**What to work on:**
Once the line containing "gone | white" is found in the records below, return it and each following line exactly, up to and including the line containing "repainted | green", and nothing else.

**Records provided:**
▽

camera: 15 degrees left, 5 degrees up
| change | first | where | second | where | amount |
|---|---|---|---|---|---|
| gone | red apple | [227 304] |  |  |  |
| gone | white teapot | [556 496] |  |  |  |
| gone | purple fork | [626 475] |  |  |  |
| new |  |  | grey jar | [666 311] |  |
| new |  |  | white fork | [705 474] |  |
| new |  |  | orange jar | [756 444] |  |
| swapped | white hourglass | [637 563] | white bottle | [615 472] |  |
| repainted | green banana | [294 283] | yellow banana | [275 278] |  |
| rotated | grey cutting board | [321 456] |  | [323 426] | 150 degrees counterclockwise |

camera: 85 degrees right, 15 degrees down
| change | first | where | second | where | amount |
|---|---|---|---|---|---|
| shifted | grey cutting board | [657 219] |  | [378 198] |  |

△

**Expected output:**
| gone | white teapot | [556 496] |  |  |  |
| gone | purple fork | [626 475] |  |  |  |
| new |  |  | grey jar | [666 311] |  |
| new |  |  | white fork | [705 474] |  |
| new |  |  | orange jar | [756 444] |  |
| swapped | white hourglass | [637 563] | white bottle | [615 472] |  |
| repainted | green banana | [294 283] | yellow banana | [275 278] |  |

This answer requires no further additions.